__The problem__
Give back each entry unchanged, minus pictures.

### Given information ###

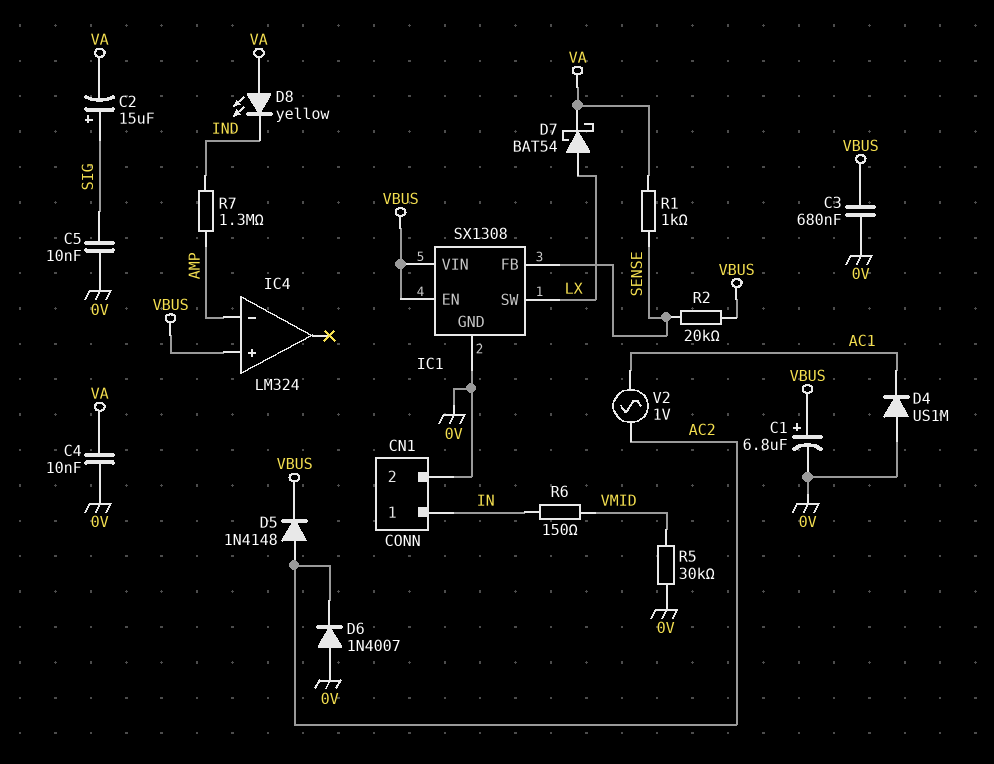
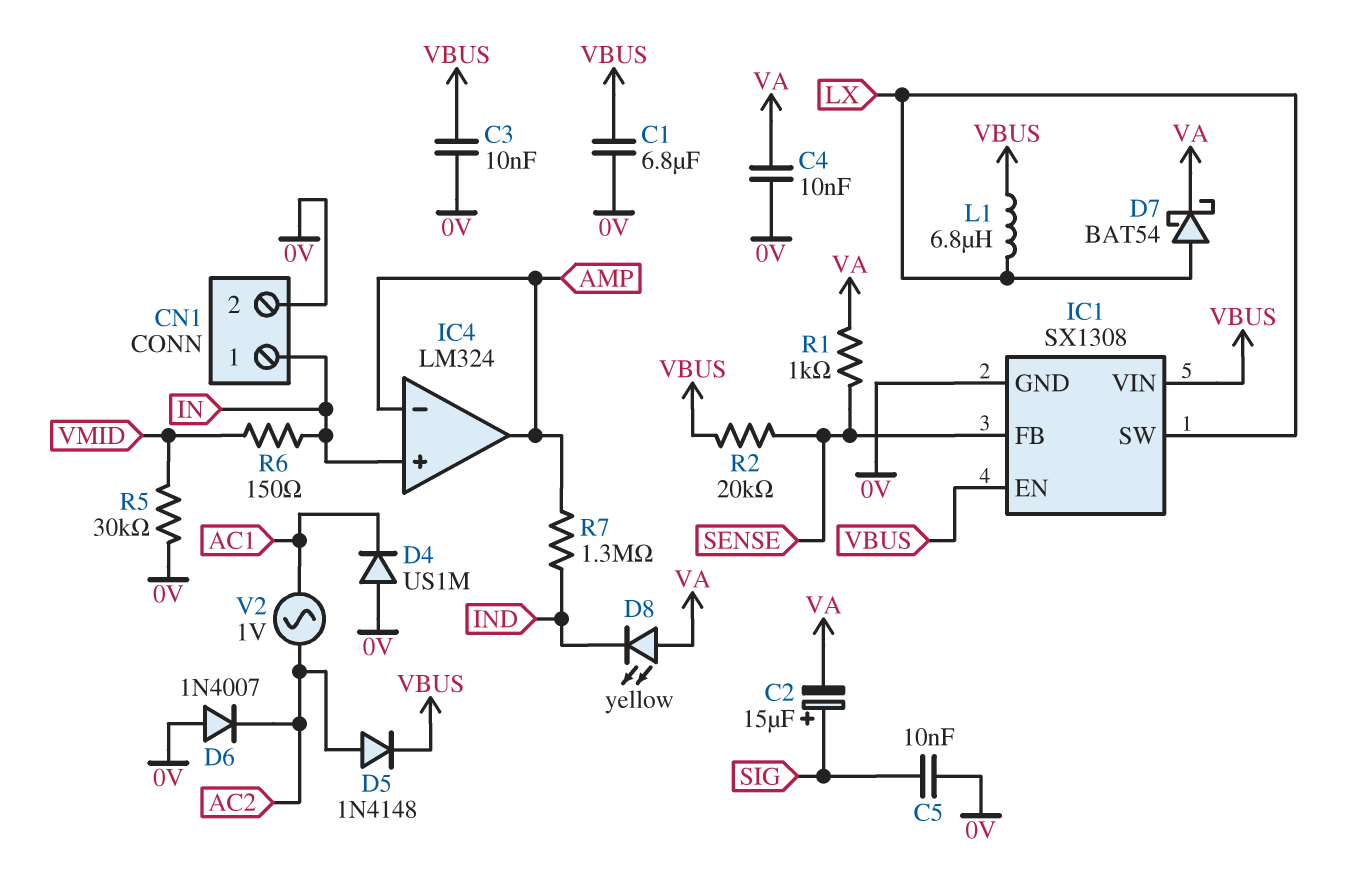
C1: 6.8uF (plus VBUS, minus 0V) -> 6.8uF (0V, VBUS)
C3: 680nF (0V, VBUS) -> 10nF (0V, VBUS)
IC4 pin in+: VBUS -> IN
IC4 pin out: none -> AMP
L1: none -> 6.8uH (LX, VBUS)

###

__Written answer__
C1: 6.8uF (plus VBUS, minus 0V) -> 6.8uF (0V, VBUS)
C3: 680nF (0V, VBUS) -> 10nF (0V, VBUS)
IC4 pin in+: VBUS -> IN
IC4 pin out: none -> AMP
L1: none -> 6.8uH (LX, VBUS)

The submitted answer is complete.